======== Records to use
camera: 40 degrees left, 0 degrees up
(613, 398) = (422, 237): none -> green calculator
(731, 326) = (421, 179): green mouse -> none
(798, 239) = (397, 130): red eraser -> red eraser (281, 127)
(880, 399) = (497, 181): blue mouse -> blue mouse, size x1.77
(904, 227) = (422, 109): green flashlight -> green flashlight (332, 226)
================
======== Records to use
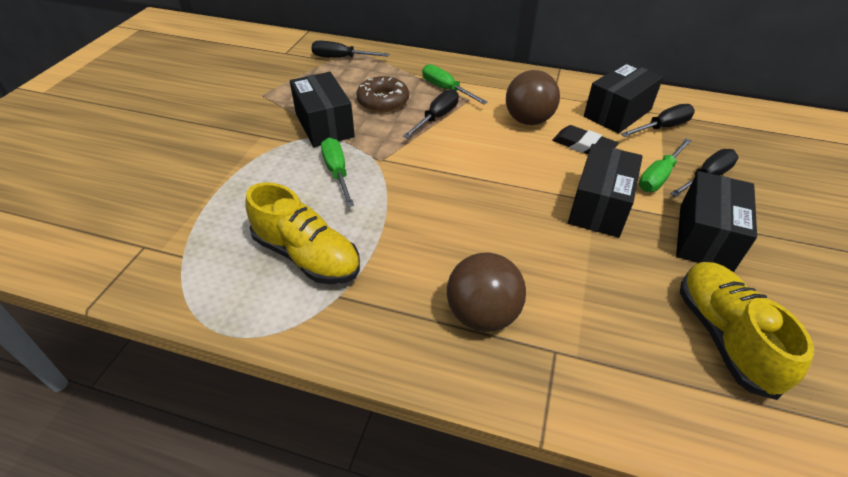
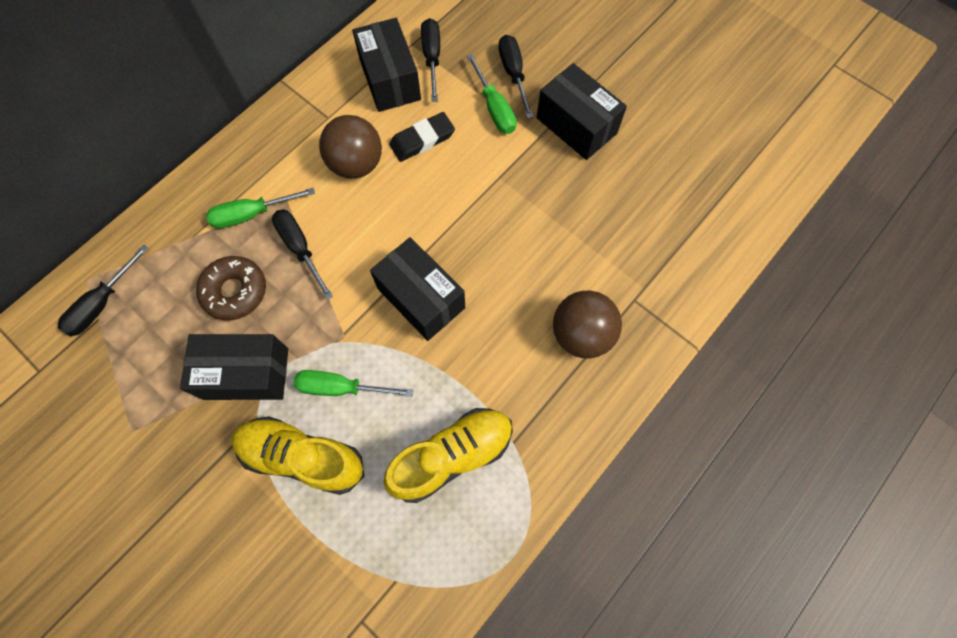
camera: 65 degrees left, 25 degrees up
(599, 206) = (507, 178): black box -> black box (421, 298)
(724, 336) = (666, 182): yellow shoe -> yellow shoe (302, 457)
================
Problem to solve: Lines that contain "green" are to be copied from the records above.

Answer below:
(613, 398) = (422, 237): none -> green calculator
(731, 326) = (421, 179): green mouse -> none
(904, 227) = (422, 109): green flashlight -> green flashlight (332, 226)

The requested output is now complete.